Data rows:
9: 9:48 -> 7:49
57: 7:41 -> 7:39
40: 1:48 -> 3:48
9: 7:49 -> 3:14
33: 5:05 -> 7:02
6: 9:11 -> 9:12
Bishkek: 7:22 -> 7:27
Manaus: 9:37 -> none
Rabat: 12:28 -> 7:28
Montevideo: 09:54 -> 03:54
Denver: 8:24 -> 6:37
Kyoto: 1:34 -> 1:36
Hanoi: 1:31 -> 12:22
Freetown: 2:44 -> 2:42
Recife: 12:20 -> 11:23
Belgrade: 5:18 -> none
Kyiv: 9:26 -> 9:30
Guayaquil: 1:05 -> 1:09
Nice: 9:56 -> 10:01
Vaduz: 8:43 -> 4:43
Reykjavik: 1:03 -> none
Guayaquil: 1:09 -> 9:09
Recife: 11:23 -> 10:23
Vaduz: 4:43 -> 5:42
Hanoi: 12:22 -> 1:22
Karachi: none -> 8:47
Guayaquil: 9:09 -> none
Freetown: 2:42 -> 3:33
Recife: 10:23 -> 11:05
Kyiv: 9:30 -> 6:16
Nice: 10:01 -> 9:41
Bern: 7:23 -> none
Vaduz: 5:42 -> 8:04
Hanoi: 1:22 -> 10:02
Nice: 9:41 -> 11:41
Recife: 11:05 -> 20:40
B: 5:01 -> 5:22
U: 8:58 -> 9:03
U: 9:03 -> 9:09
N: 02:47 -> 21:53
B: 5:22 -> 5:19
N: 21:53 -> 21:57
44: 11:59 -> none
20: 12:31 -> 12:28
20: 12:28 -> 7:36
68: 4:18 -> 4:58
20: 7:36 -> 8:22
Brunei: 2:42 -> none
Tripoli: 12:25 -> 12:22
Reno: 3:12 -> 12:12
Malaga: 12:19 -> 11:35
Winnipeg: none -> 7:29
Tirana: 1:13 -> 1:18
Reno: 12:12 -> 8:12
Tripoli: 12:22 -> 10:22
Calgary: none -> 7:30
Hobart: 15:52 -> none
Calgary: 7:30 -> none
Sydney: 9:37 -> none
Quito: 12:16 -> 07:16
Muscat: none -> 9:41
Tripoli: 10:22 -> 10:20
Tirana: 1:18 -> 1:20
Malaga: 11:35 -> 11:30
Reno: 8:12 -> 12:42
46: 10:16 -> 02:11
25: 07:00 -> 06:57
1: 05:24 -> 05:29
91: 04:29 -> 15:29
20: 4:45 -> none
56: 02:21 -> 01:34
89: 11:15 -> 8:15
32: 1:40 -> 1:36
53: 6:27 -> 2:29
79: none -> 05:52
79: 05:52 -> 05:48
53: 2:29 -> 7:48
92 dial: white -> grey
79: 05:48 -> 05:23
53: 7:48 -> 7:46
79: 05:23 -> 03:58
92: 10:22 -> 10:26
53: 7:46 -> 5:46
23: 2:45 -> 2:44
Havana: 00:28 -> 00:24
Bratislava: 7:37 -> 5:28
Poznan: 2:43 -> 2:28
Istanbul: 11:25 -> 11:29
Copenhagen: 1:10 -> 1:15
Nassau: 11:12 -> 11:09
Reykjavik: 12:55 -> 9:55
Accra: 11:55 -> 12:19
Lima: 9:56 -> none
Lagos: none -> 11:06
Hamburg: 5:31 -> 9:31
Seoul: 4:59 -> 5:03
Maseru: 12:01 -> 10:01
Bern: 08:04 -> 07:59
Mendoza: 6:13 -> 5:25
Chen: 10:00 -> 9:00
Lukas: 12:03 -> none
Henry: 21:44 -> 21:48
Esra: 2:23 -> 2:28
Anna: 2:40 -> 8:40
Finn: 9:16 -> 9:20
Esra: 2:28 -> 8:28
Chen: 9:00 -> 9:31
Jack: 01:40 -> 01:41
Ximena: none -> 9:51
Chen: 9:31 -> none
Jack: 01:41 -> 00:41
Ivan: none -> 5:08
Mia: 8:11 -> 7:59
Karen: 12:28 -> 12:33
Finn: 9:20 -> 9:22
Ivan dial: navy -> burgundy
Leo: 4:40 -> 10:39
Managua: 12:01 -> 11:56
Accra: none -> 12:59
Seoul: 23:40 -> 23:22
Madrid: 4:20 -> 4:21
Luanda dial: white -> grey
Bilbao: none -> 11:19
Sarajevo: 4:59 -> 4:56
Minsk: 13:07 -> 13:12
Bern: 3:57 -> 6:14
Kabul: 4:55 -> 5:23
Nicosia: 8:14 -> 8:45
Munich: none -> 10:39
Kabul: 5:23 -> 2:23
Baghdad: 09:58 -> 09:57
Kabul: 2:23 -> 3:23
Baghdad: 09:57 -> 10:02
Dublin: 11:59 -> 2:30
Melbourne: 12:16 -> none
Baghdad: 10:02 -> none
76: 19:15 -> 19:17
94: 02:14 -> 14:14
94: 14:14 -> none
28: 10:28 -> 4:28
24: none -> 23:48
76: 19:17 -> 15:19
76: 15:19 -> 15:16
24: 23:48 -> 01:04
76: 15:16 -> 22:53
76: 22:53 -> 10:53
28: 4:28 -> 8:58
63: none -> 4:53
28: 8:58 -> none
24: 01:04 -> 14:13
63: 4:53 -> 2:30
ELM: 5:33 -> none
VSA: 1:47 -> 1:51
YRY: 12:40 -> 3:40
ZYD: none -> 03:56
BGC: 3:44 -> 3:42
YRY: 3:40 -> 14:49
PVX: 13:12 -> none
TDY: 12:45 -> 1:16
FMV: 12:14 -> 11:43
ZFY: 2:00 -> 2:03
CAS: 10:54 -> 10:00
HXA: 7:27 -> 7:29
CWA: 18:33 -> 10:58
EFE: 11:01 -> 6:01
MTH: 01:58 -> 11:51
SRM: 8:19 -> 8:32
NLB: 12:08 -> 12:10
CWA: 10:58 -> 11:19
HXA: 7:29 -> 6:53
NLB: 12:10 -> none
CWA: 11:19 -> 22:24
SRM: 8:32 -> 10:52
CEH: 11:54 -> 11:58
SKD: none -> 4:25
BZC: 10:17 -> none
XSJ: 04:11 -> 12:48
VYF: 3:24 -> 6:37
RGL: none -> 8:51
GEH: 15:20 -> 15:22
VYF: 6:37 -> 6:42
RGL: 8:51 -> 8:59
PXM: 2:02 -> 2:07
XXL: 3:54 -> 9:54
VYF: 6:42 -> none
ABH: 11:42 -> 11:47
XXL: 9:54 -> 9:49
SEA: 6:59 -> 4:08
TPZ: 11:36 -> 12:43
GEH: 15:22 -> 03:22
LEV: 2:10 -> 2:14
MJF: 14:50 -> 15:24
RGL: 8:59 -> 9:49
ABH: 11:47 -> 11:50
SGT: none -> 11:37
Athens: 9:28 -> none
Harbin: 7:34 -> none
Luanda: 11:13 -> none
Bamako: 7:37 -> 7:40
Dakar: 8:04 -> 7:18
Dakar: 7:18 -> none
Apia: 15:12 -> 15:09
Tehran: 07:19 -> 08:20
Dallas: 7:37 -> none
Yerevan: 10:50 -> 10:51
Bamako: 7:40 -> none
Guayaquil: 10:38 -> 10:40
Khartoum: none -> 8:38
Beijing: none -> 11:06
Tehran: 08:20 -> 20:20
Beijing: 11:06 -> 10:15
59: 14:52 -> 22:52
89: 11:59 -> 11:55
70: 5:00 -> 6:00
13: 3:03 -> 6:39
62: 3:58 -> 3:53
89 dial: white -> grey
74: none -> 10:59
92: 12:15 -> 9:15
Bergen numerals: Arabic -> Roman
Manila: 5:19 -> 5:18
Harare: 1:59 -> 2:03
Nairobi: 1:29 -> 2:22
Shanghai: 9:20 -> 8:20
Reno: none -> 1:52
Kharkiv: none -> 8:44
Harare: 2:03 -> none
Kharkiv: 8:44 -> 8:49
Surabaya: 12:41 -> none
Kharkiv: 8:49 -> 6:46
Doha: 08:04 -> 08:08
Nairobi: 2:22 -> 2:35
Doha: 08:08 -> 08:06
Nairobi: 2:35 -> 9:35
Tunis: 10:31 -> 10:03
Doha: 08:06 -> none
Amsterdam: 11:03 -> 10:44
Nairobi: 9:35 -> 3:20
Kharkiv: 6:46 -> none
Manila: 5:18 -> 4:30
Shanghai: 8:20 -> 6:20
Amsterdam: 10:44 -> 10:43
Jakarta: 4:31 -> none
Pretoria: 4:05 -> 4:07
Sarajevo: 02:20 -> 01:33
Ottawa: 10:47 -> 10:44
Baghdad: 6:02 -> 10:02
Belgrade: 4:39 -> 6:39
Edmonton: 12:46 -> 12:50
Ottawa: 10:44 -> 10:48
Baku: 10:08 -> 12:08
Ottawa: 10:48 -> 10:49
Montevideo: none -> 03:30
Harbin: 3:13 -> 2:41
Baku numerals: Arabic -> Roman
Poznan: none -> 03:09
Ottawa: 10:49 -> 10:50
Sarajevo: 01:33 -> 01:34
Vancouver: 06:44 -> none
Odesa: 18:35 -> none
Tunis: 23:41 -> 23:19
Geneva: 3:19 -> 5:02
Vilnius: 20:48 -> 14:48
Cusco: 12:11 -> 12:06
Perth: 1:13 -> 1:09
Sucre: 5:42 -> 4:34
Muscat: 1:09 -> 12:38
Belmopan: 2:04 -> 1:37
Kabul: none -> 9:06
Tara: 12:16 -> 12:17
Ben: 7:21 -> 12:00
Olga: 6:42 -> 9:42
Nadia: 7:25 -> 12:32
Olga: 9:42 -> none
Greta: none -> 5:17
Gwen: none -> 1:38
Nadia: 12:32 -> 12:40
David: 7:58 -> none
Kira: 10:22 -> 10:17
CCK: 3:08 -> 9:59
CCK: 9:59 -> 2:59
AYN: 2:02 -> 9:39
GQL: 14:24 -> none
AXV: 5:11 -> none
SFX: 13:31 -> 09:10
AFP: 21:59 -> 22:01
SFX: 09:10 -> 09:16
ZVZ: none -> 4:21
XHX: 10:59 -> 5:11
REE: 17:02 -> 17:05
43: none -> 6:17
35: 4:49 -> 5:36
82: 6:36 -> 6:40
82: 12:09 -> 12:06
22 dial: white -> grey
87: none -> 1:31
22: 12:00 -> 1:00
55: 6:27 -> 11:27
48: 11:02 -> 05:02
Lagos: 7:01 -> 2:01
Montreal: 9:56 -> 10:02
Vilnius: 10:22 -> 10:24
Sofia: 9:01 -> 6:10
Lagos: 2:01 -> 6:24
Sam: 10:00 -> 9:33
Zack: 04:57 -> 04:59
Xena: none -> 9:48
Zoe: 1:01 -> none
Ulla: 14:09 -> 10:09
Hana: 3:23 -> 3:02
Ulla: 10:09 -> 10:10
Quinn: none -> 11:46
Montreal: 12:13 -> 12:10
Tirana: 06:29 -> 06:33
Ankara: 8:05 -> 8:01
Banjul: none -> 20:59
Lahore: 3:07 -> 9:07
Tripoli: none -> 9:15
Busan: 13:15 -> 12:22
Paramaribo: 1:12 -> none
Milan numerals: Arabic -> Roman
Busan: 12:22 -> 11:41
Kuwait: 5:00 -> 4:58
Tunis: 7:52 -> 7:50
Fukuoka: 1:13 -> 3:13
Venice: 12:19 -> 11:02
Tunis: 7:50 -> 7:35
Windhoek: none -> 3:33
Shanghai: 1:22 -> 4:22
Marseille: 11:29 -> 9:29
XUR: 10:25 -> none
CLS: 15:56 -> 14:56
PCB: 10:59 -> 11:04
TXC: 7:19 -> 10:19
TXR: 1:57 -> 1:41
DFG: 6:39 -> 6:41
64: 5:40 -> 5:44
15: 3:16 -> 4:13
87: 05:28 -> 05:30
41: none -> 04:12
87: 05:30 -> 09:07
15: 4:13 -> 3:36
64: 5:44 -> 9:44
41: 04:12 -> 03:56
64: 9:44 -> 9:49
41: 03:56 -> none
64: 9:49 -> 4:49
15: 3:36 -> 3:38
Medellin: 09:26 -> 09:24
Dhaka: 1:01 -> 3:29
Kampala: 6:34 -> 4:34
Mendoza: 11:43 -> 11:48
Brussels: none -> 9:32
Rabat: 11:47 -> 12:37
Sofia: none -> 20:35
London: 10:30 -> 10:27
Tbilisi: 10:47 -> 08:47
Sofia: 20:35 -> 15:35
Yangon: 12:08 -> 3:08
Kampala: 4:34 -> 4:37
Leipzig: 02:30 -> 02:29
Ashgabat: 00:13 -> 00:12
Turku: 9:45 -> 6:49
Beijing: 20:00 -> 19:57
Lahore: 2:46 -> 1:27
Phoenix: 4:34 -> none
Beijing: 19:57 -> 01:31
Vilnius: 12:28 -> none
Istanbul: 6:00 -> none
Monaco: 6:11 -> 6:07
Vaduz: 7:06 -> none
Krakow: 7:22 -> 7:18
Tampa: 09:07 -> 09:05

Objective:
Return every line of the entries above that contains the string "Tunis". Case counts.

Answer to the task:
Tunis: 10:31 -> 10:03
Tunis: 23:41 -> 23:19
Tunis: 7:52 -> 7:50
Tunis: 7:50 -> 7:35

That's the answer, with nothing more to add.